# Exercise objective
For this exercise, copy all the data exactly and include none of the pictures.

Records from a data source:
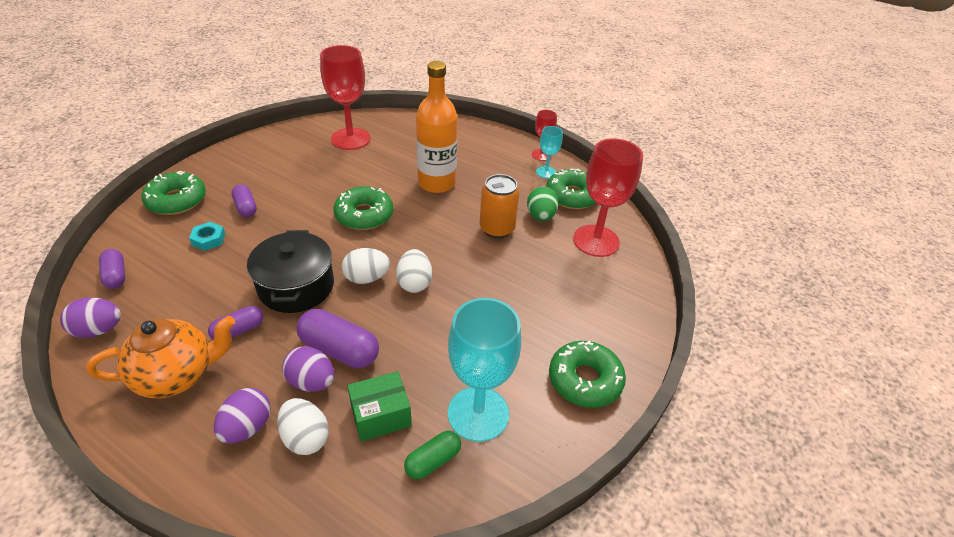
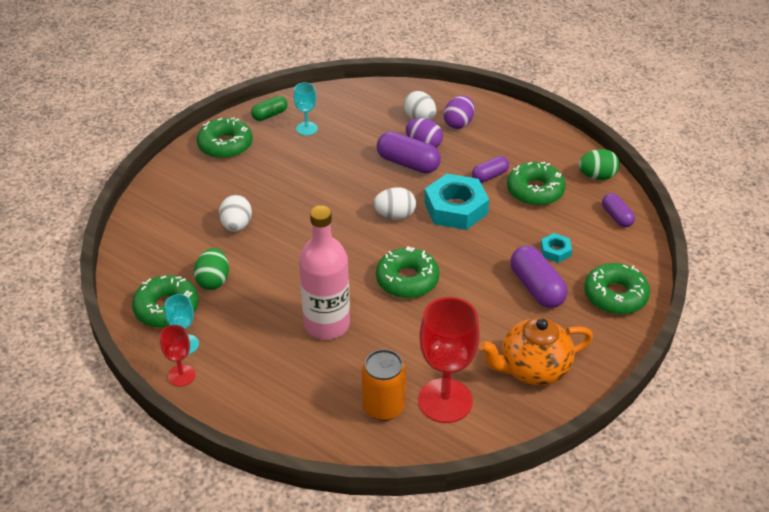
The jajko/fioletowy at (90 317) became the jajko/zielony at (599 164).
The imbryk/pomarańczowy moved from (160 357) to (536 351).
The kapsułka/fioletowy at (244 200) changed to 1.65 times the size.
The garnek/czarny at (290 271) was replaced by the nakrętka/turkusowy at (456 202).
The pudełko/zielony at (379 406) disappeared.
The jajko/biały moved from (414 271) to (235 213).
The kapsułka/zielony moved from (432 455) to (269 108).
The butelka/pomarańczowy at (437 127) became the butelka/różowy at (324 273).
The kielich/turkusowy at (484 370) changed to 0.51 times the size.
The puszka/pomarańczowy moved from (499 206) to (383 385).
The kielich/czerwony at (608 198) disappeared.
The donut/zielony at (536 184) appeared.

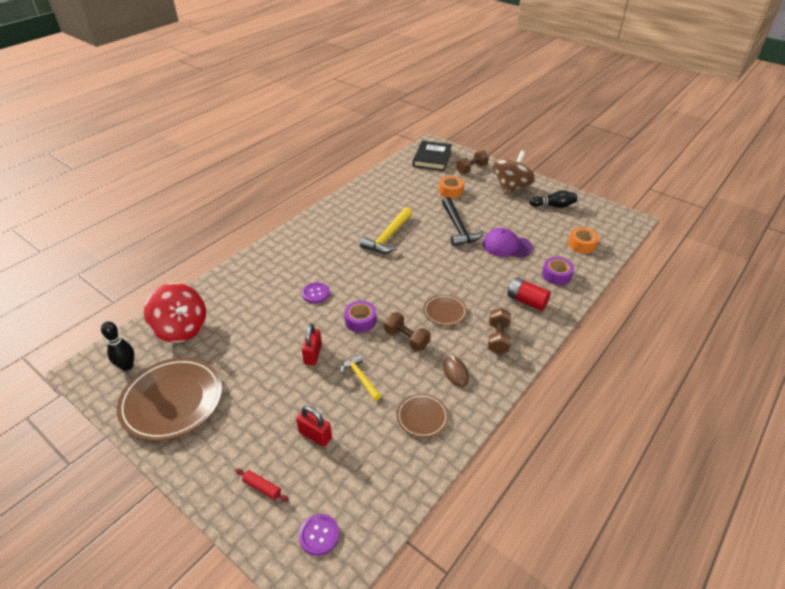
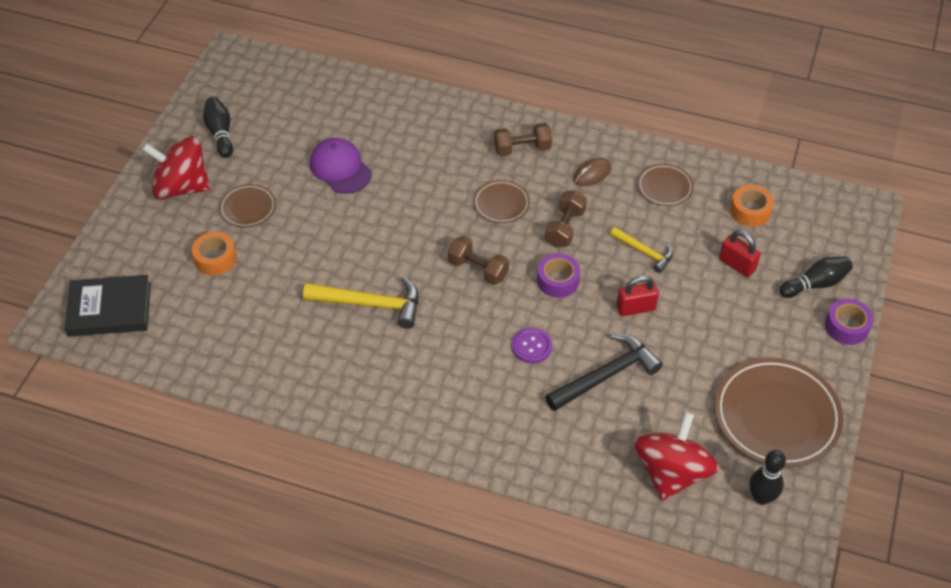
The wałek do ciasta/czerwony at (262 485) was replaced by the kręgiel/czarny at (816 277).
The kłódka/czerwony at (314 426) turned 60 degrees counterclockwise.
The guzik/fioletowy at (318 535) disappeared.
The młotek/żółty at (360 378) turned 90 degrees counterclockwise.
The młotek/czarny moved from (463 221) to (604 372).
The hantel/brązowy moved from (472 162) to (478 260).
The czapka/fioletowy at (508 243) turned 150 degrees clockwise.
The bączek/brązowy at (514 173) became the bączek/czerwony at (176 168).
The bateria/czerwony at (529 294) disappeared.
The taśma klejąca/fioletowy moved from (558 271) to (849 322).
The taśma klejąca/pomarańczowy moved from (583 240) to (752 206).
The talerz/brązowy at (247 206) appeared.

# Answer space
The jajko/fioletowy at (90 317) became the jajko/zielony at (599 164).
The imbryk/pomarańczowy moved from (160 357) to (536 351).
The kapsułka/fioletowy at (244 200) changed to 1.65 times the size.
The garnek/czarny at (290 271) was replaced by the nakrętka/turkusowy at (456 202).
The pudełko/zielony at (379 406) disappeared.
The jajko/biały moved from (414 271) to (235 213).
The kapsułka/zielony moved from (432 455) to (269 108).
The butelka/pomarańczowy at (437 127) became the butelka/różowy at (324 273).
The kielich/turkusowy at (484 370) changed to 0.51 times the size.
The puszka/pomarańczowy moved from (499 206) to (383 385).
The kielich/czerwony at (608 198) disappeared.
The donut/zielony at (536 184) appeared.

The wałek do ciasta/czerwony at (262 485) was replaced by the kręgiel/czarny at (816 277).
The kłódka/czerwony at (314 426) turned 60 degrees counterclockwise.
The guzik/fioletowy at (318 535) disappeared.
The młotek/żółty at (360 378) turned 90 degrees counterclockwise.
The młotek/czarny moved from (463 221) to (604 372).
The hantel/brązowy moved from (472 162) to (478 260).
The czapka/fioletowy at (508 243) turned 150 degrees clockwise.
The bączek/brązowy at (514 173) became the bączek/czerwony at (176 168).
The bateria/czerwony at (529 294) disappeared.
The taśma klejąca/fioletowy moved from (558 271) to (849 322).
The taśma klejąca/pomarańczowy moved from (583 240) to (752 206).
The talerz/brązowy at (247 206) appeared.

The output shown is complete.